What the task requires. Which lines run from the one containing "brown spoon: 1 -> 2" to the end of the entries? Copy them exactly, both ends included, and give nothing else.

[Start of Attachment]

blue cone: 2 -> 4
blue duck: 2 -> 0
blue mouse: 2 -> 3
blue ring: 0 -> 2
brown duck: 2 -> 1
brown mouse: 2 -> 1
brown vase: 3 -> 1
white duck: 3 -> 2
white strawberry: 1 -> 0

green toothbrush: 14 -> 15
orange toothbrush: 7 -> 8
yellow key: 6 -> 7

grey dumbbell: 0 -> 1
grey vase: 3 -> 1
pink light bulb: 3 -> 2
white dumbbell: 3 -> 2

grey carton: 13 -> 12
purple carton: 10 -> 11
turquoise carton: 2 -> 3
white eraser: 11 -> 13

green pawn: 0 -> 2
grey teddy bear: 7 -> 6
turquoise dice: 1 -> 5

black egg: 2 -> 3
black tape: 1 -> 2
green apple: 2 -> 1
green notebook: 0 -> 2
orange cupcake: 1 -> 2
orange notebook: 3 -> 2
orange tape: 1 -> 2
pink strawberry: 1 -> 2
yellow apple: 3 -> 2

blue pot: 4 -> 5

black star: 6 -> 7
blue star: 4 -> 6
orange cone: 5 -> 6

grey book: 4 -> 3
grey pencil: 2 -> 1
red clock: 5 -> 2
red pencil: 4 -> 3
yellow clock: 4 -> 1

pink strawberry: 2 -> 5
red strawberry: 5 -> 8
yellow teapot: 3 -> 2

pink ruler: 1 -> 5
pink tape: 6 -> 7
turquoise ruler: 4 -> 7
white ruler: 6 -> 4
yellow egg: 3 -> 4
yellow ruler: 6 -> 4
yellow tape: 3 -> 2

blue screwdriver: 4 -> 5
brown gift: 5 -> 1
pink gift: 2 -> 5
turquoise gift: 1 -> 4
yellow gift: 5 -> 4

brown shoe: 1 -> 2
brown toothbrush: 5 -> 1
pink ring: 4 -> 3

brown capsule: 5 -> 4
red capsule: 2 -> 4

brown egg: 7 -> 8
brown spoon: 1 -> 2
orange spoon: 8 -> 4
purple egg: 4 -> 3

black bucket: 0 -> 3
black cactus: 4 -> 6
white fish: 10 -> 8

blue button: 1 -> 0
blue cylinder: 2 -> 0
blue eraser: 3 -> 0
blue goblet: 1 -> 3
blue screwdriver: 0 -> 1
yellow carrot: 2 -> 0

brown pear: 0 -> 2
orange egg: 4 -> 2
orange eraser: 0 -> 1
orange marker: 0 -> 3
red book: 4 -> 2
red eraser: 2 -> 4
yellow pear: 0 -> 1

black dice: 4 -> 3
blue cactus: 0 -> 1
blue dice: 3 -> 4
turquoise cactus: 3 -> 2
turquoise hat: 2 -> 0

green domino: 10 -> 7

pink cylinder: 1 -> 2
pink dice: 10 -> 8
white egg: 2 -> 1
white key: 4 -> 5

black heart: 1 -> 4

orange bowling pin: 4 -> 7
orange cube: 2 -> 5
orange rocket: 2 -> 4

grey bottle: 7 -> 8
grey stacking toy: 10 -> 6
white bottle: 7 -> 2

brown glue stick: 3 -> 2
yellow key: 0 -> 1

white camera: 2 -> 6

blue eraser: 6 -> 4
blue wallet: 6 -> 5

[End of Attachment]

Final answer.
brown spoon: 1 -> 2
orange spoon: 8 -> 4
purple egg: 4 -> 3

black bucket: 0 -> 3
black cactus: 4 -> 6
white fish: 10 -> 8

blue button: 1 -> 0
blue cylinder: 2 -> 0
blue eraser: 3 -> 0
blue goblet: 1 -> 3
blue screwdriver: 0 -> 1
yellow carrot: 2 -> 0

brown pear: 0 -> 2
orange egg: 4 -> 2
orange eraser: 0 -> 1
orange marker: 0 -> 3
red book: 4 -> 2
red eraser: 2 -> 4
yellow pear: 0 -> 1

black dice: 4 -> 3
blue cactus: 0 -> 1
blue dice: 3 -> 4
turquoise cactus: 3 -> 2
turquoise hat: 2 -> 0

green domino: 10 -> 7

pink cylinder: 1 -> 2
pink dice: 10 -> 8
white egg: 2 -> 1
white key: 4 -> 5

black heart: 1 -> 4

orange bowling pin: 4 -> 7
orange cube: 2 -> 5
orange rocket: 2 -> 4

grey bottle: 7 -> 8
grey stacking toy: 10 -> 6
white bottle: 7 -> 2

brown glue stick: 3 -> 2
yellow key: 0 -> 1

white camera: 2 -> 6

blue eraser: 6 -> 4
blue wallet: 6 -> 5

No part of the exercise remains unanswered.